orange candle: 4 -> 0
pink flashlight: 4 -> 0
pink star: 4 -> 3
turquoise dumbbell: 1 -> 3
...
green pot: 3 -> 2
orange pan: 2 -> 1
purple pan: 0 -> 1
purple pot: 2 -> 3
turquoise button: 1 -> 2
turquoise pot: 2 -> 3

- [ABOUT THIS TASK]: Search the entries for the string "turquoise". Copy every line that has it.

- [FINISHED TASK]:
turquoise dumbbell: 1 -> 3
turquoise button: 1 -> 2
turquoise pot: 2 -> 3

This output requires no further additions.